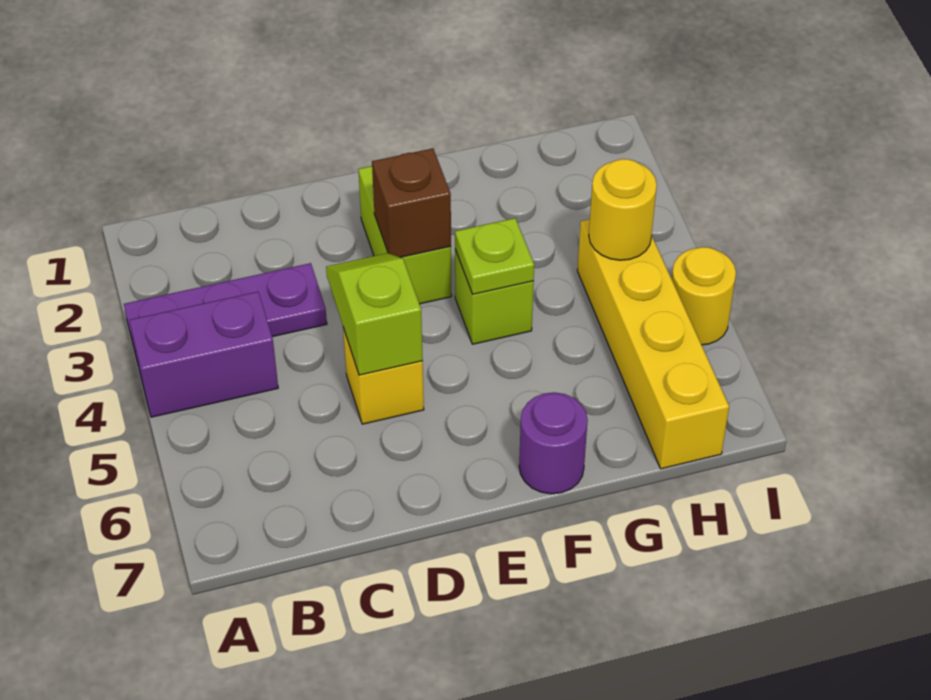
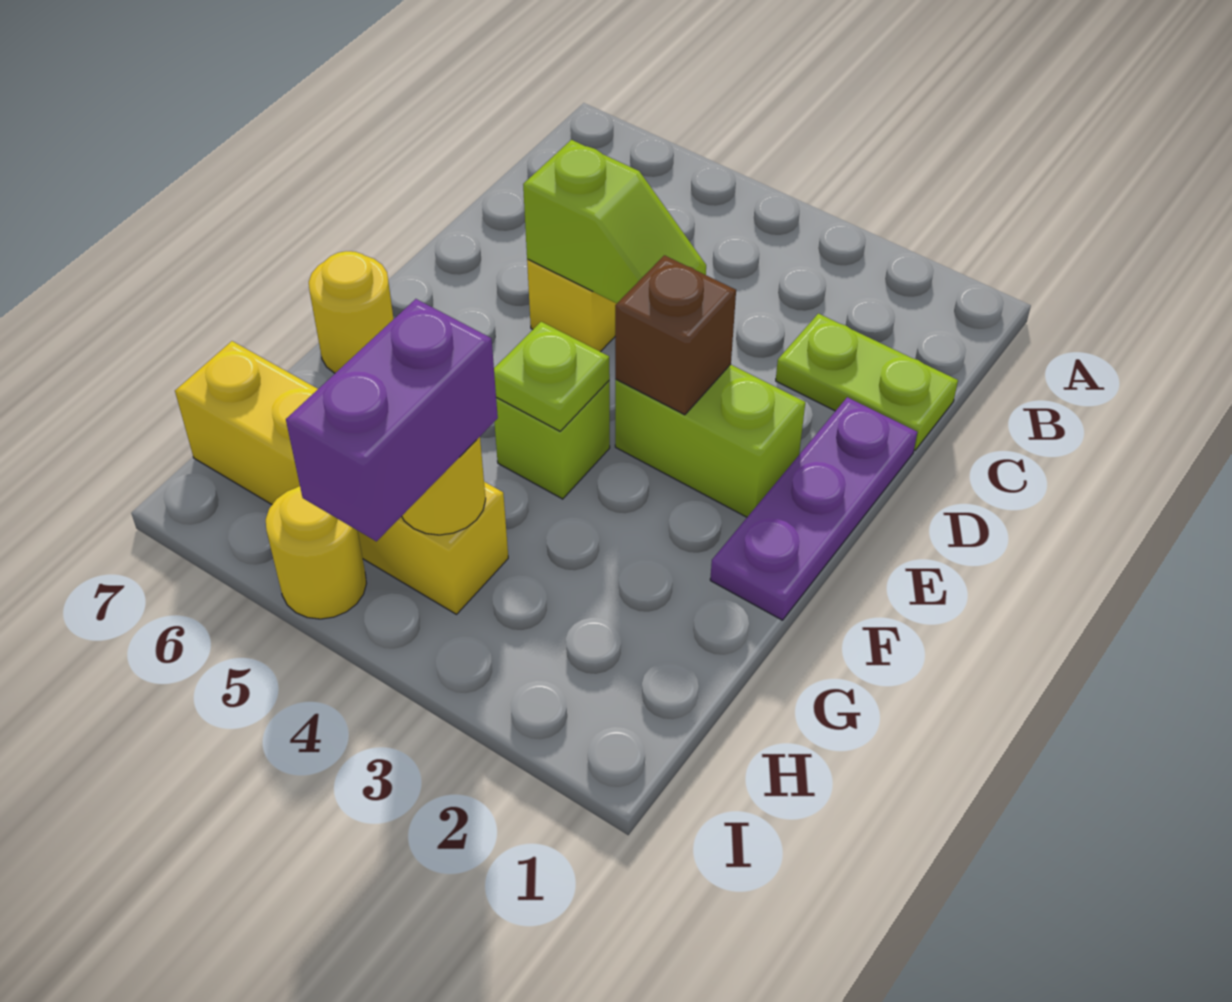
purple plate A3:C3 level 1 -> purple plate D1:F1 level 1
purple brick A4:B4 level 1 -> purple brick H4:I4 level 3
none -> lime plate C1:C2 level 1
purple round brick F7 level 1 -> yellow round brick F7 level 1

*Instructions to follow:* Excluding pictures, print all lines above exactly.

*Solution to this problem:*
purple plate A3:C3 level 1 -> purple plate D1:F1 level 1
purple brick A4:B4 level 1 -> purple brick H4:I4 level 3
none -> lime plate C1:C2 level 1
purple round brick F7 level 1 -> yellow round brick F7 level 1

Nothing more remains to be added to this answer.